# [Exercise directions]
From the records below, copy out each line that has the word "none".

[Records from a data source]
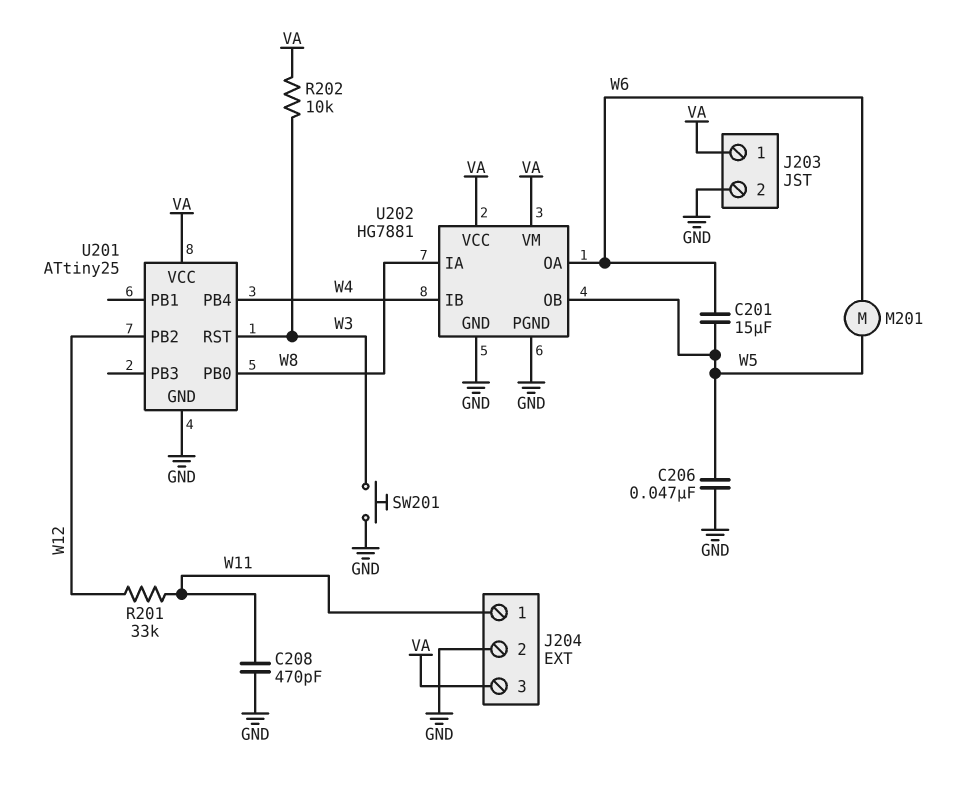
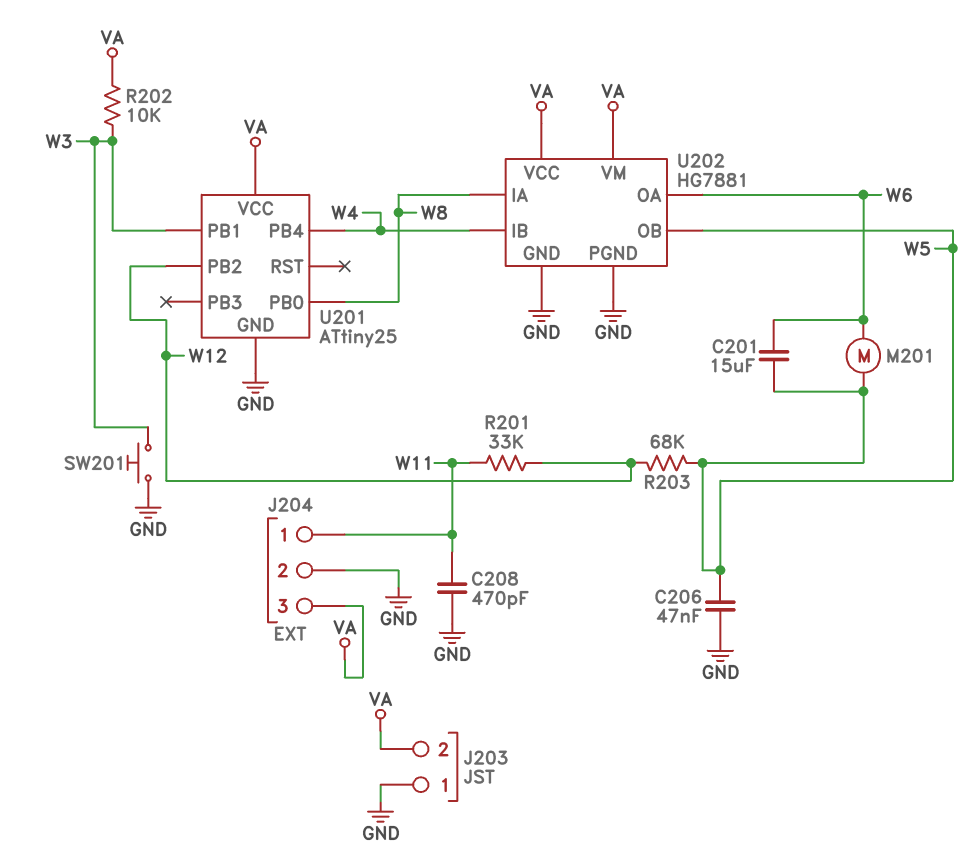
J203 pin 1: VA -> GND
J203 pin 2: GND -> VA
R203: none -> 68k (W5, W12)
U201 pin PB1: none -> W3
U201 pin RST: W3 -> none

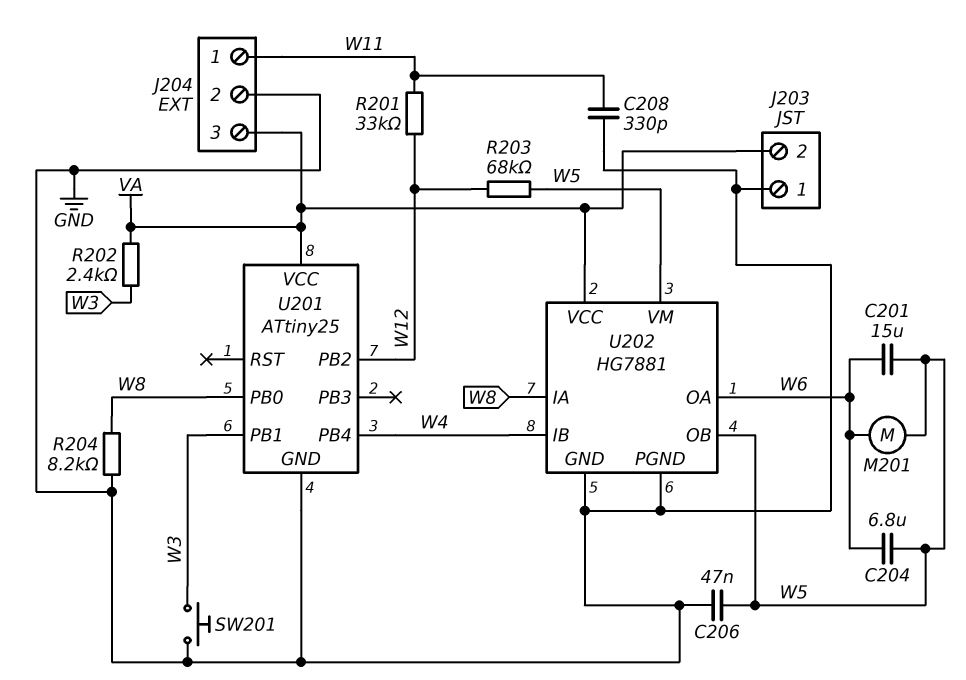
C204: none -> 6.8uF (W5, W6)
C208: 470pF (GND, W11) -> 330pF (GND, W11)
R202: 10k (VA, W3) -> 2.4k (VA, W3)
R204: none -> 8.2k (GND, W8)
U202 pin VM: VA -> W5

# [Written solution]
R203: none -> 68k (W5, W12)
U201 pin PB1: none -> W3
U201 pin RST: W3 -> none
C204: none -> 6.8uF (W5, W6)
R204: none -> 8.2k (GND, W8)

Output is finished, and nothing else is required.